ENTRIES SUPPLIED:
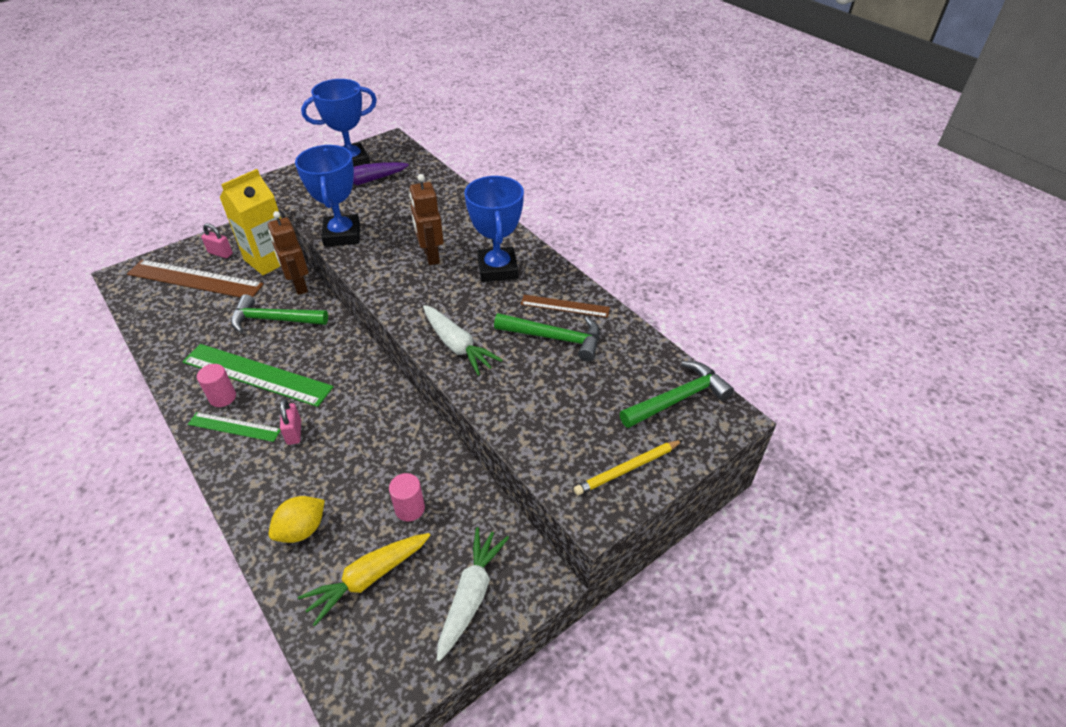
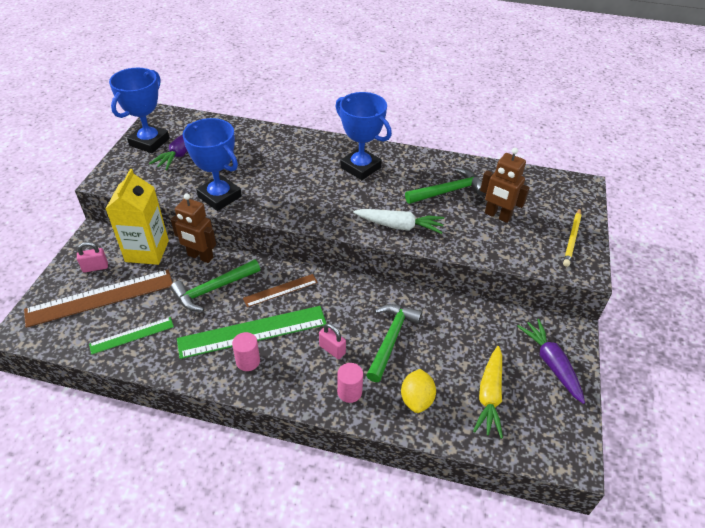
camera: 40 degrees left, 0 degrees up
(234, 427) = (284, 373): green ruler -> green ruler (132, 335)
(410, 508) = (462, 344): pink cylinder -> pink cylinder (349, 392)
(431, 256) = (305, 180): brown robot -> brown robot (497, 216)
(471, 594) = (551, 363): white carrot -> purple carrot
(565, 306) = (430, 170): brown ruler -> brown ruler (280, 290)
(678, 398) = (550, 189): green hammer -> green hammer (391, 339)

BRIEF:
Please extract exactly, and only, the lines from the line containing "(431, 256) = (305, 180): brown" through the last line of the records.

TASK OUTPUT:
(431, 256) = (305, 180): brown robot -> brown robot (497, 216)
(471, 594) = (551, 363): white carrot -> purple carrot
(565, 306) = (430, 170): brown ruler -> brown ruler (280, 290)
(678, 398) = (550, 189): green hammer -> green hammer (391, 339)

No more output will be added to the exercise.